Please rewrite the records so that every "cyan star" becomes "yellow star", leaving everything else unchanged. Omit the pictures from your answer.

-- start Data supplied --

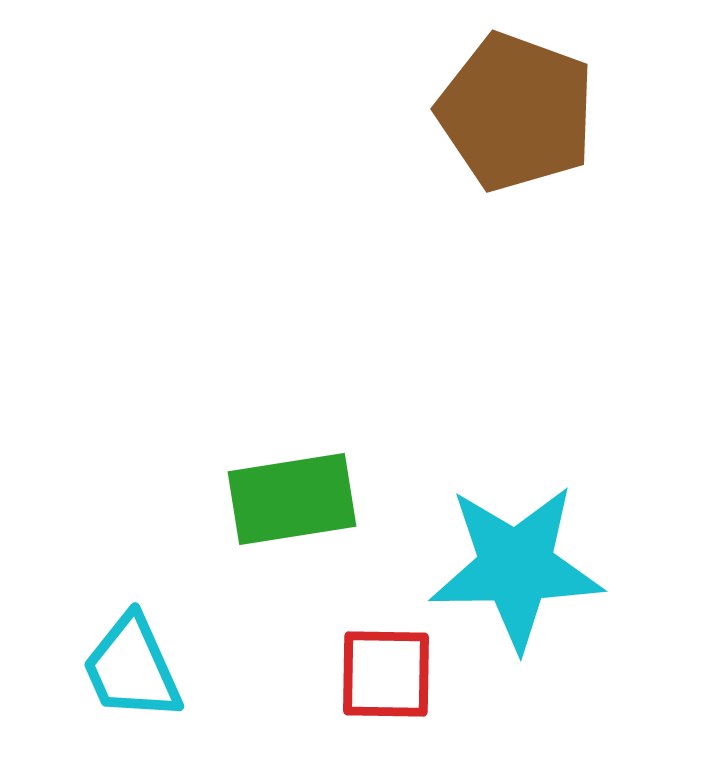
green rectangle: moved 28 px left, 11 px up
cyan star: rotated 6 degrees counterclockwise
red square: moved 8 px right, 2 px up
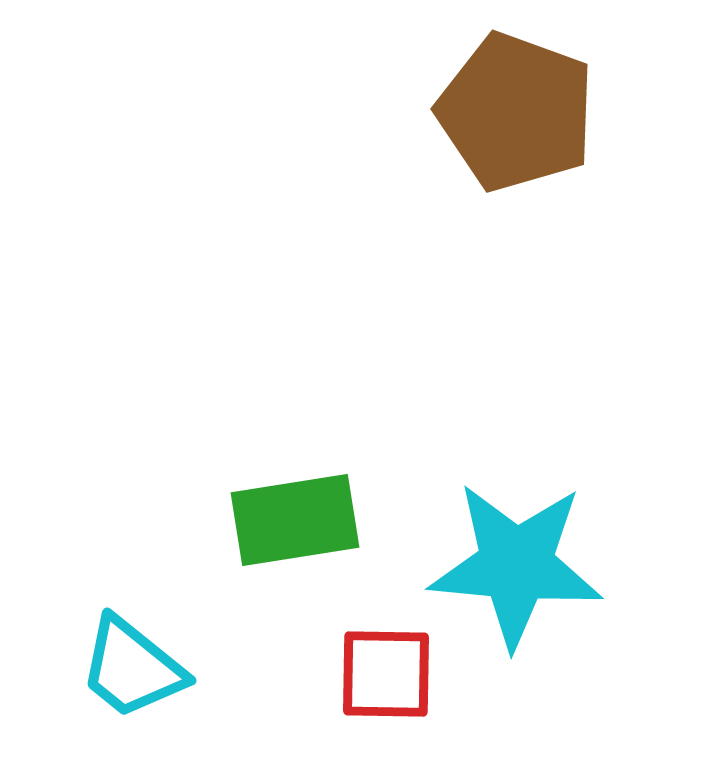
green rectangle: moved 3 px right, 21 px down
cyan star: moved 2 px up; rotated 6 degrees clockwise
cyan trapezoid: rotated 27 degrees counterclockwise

-- end Data supplied --

## Worked answer
green rectangle: moved 28 px left, 11 px up
yellow star: rotated 6 degrees counterclockwise
red square: moved 8 px right, 2 px up
green rectangle: moved 3 px right, 21 px down
yellow star: moved 2 px up; rotated 6 degrees clockwise
cyan trapezoid: rotated 27 degrees counterclockwise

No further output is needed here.